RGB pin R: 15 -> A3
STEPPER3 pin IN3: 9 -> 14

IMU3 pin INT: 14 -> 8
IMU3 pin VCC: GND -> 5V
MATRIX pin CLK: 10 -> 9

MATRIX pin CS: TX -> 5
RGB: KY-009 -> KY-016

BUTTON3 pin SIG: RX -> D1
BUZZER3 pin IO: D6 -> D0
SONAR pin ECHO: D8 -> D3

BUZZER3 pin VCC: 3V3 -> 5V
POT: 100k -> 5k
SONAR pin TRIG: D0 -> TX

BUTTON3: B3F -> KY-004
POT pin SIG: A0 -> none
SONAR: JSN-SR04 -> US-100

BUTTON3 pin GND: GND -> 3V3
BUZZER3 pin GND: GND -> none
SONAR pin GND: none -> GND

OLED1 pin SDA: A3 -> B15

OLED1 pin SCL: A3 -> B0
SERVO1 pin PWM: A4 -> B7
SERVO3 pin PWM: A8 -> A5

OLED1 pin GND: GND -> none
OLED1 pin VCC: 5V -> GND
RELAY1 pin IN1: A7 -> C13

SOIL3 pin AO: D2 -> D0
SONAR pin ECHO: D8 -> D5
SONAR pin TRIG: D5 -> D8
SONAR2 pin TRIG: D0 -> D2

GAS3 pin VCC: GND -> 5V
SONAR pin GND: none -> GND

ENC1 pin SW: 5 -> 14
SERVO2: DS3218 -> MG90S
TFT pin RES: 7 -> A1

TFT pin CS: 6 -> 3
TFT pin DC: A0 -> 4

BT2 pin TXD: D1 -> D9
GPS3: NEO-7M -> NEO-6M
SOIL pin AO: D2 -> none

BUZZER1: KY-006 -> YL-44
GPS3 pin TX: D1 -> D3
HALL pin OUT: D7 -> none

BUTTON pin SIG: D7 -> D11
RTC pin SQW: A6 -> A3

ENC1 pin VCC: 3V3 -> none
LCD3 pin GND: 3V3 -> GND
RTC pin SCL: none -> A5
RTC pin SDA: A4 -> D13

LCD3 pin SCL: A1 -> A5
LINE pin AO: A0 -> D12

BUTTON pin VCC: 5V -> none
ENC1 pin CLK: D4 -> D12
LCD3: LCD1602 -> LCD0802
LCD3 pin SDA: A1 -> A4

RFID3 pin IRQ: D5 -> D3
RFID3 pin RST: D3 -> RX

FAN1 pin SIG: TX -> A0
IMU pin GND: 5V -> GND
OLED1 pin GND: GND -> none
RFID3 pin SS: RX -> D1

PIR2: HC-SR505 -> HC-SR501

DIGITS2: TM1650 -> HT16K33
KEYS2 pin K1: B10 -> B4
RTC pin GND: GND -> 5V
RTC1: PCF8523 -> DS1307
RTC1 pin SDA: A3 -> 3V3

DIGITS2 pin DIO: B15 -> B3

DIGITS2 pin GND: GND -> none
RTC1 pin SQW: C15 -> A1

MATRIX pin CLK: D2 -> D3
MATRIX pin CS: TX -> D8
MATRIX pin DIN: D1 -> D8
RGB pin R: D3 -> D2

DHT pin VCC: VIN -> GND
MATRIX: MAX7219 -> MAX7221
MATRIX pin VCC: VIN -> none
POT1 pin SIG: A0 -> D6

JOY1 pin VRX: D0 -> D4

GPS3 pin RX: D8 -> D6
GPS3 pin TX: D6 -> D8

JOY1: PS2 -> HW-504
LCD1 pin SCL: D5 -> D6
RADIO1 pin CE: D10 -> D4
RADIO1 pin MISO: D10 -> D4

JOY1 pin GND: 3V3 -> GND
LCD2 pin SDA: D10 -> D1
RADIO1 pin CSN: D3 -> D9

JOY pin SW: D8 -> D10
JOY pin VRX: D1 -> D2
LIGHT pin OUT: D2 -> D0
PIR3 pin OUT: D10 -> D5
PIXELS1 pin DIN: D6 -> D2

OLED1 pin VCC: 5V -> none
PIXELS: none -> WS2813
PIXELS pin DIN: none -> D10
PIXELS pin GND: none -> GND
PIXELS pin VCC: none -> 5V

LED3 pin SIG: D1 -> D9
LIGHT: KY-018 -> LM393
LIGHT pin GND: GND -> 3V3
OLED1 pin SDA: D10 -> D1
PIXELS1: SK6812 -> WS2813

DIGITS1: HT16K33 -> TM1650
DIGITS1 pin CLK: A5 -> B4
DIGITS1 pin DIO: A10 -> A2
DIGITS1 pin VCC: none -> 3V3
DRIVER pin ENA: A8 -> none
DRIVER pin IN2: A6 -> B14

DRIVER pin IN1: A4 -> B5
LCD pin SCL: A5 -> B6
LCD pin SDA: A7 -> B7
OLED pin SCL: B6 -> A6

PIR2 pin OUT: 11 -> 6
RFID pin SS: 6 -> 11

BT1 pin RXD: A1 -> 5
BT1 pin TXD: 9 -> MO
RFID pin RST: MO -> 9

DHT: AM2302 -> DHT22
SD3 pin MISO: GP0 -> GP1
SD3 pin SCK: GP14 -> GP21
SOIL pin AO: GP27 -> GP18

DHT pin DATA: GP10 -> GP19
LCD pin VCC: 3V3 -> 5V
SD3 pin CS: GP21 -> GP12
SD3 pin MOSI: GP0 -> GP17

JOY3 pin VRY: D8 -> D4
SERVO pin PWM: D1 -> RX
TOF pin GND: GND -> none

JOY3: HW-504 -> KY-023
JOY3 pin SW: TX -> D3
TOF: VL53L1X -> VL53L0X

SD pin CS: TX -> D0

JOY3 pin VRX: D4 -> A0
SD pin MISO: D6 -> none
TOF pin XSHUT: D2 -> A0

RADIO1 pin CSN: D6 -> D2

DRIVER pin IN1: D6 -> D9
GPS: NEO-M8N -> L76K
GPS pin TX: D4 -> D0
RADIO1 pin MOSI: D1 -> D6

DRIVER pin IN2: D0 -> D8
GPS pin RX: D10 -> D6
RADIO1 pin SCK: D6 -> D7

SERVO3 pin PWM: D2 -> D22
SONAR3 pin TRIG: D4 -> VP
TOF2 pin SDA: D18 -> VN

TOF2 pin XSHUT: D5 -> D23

+++

* _Problem to solve_: Go through the records and set each one down again, unchanged.

* _Result of this exercise_:
RGB pin R: 15 -> A3
STEPPER3 pin IN3: 9 -> 14

IMU3 pin INT: 14 -> 8
IMU3 pin VCC: GND -> 5V
MATRIX pin CLK: 10 -> 9

MATRIX pin CS: TX -> 5
RGB: KY-009 -> KY-016

BUTTON3 pin SIG: RX -> D1
BUZZER3 pin IO: D6 -> D0
SONAR pin ECHO: D8 -> D3

BUZZER3 pin VCC: 3V3 -> 5V
POT: 100k -> 5k
SONAR pin TRIG: D0 -> TX

BUTTON3: B3F -> KY-004
POT pin SIG: A0 -> none
SONAR: JSN-SR04 -> US-100

BUTTON3 pin GND: GND -> 3V3
BUZZER3 pin GND: GND -> none
SONAR pin GND: none -> GND

OLED1 pin SDA: A3 -> B15

OLED1 pin SCL: A3 -> B0
SERVO1 pin PWM: A4 -> B7
SERVO3 pin PWM: A8 -> A5

OLED1 pin GND: GND -> none
OLED1 pin VCC: 5V -> GND
RELAY1 pin IN1: A7 -> C13

SOIL3 pin AO: D2 -> D0
SONAR pin ECHO: D8 -> D5
SONAR pin TRIG: D5 -> D8
SONAR2 pin TRIG: D0 -> D2

GAS3 pin VCC: GND -> 5V
SONAR pin GND: none -> GND

ENC1 pin SW: 5 -> 14
SERVO2: DS3218 -> MG90S
TFT pin RES: 7 -> A1

TFT pin CS: 6 -> 3
TFT pin DC: A0 -> 4

BT2 pin TXD: D1 -> D9
GPS3: NEO-7M -> NEO-6M
SOIL pin AO: D2 -> none

BUZZER1: KY-006 -> YL-44
GPS3 pin TX: D1 -> D3
HALL pin OUT: D7 -> none

BUTTON pin SIG: D7 -> D11
RTC pin SQW: A6 -> A3

ENC1 pin VCC: 3V3 -> none
LCD3 pin GND: 3V3 -> GND
RTC pin SCL: none -> A5
RTC pin SDA: A4 -> D13

LCD3 pin SCL: A1 -> A5
LINE pin AO: A0 -> D12

BUTTON pin VCC: 5V -> none
ENC1 pin CLK: D4 -> D12
LCD3: LCD1602 -> LCD0802
LCD3 pin SDA: A1 -> A4

RFID3 pin IRQ: D5 -> D3
RFID3 pin RST: D3 -> RX

FAN1 pin SIG: TX -> A0
IMU pin GND: 5V -> GND
OLED1 pin GND: GND -> none
RFID3 pin SS: RX -> D1

PIR2: HC-SR505 -> HC-SR501

DIGITS2: TM1650 -> HT16K33
KEYS2 pin K1: B10 -> B4
RTC pin GND: GND -> 5V
RTC1: PCF8523 -> DS1307
RTC1 pin SDA: A3 -> 3V3

DIGITS2 pin DIO: B15 -> B3

DIGITS2 pin GND: GND -> none
RTC1 pin SQW: C15 -> A1

MATRIX pin CLK: D2 -> D3
MATRIX pin CS: TX -> D8
MATRIX pin DIN: D1 -> D8
RGB pin R: D3 -> D2

DHT pin VCC: VIN -> GND
MATRIX: MAX7219 -> MAX7221
MATRIX pin VCC: VIN -> none
POT1 pin SIG: A0 -> D6

JOY1 pin VRX: D0 -> D4

GPS3 pin RX: D8 -> D6
GPS3 pin TX: D6 -> D8

JOY1: PS2 -> HW-504
LCD1 pin SCL: D5 -> D6
RADIO1 pin CE: D10 -> D4
RADIO1 pin MISO: D10 -> D4

JOY1 pin GND: 3V3 -> GND
LCD2 pin SDA: D10 -> D1
RADIO1 pin CSN: D3 -> D9

JOY pin SW: D8 -> D10
JOY pin VRX: D1 -> D2
LIGHT pin OUT: D2 -> D0
PIR3 pin OUT: D10 -> D5
PIXELS1 pin DIN: D6 -> D2

OLED1 pin VCC: 5V -> none
PIXELS: none -> WS2813
PIXELS pin DIN: none -> D10
PIXELS pin GND: none -> GND
PIXELS pin VCC: none -> 5V

LED3 pin SIG: D1 -> D9
LIGHT: KY-018 -> LM393
LIGHT pin GND: GND -> 3V3
OLED1 pin SDA: D10 -> D1
PIXELS1: SK6812 -> WS2813

DIGITS1: HT16K33 -> TM1650
DIGITS1 pin CLK: A5 -> B4
DIGITS1 pin DIO: A10 -> A2
DIGITS1 pin VCC: none -> 3V3
DRIVER pin ENA: A8 -> none
DRIVER pin IN2: A6 -> B14

DRIVER pin IN1: A4 -> B5
LCD pin SCL: A5 -> B6
LCD pin SDA: A7 -> B7
OLED pin SCL: B6 -> A6

PIR2 pin OUT: 11 -> 6
RFID pin SS: 6 -> 11

BT1 pin RXD: A1 -> 5
BT1 pin TXD: 9 -> MO
RFID pin RST: MO -> 9

DHT: AM2302 -> DHT22
SD3 pin MISO: GP0 -> GP1
SD3 pin SCK: GP14 -> GP21
SOIL pin AO: GP27 -> GP18

DHT pin DATA: GP10 -> GP19
LCD pin VCC: 3V3 -> 5V
SD3 pin CS: GP21 -> GP12
SD3 pin MOSI: GP0 -> GP17

JOY3 pin VRY: D8 -> D4
SERVO pin PWM: D1 -> RX
TOF pin GND: GND -> none

JOY3: HW-504 -> KY-023
JOY3 pin SW: TX -> D3
TOF: VL53L1X -> VL53L0X

SD pin CS: TX -> D0

JOY3 pin VRX: D4 -> A0
SD pin MISO: D6 -> none
TOF pin XSHUT: D2 -> A0

RADIO1 pin CSN: D6 -> D2

DRIVER pin IN1: D6 -> D9
GPS: NEO-M8N -> L76K
GPS pin TX: D4 -> D0
RADIO1 pin MOSI: D1 -> D6

DRIVER pin IN2: D0 -> D8
GPS pin RX: D10 -> D6
RADIO1 pin SCK: D6 -> D7

SERVO3 pin PWM: D2 -> D22
SONAR3 pin TRIG: D4 -> VP
TOF2 pin SDA: D18 -> VN

TOF2 pin XSHUT: D5 -> D23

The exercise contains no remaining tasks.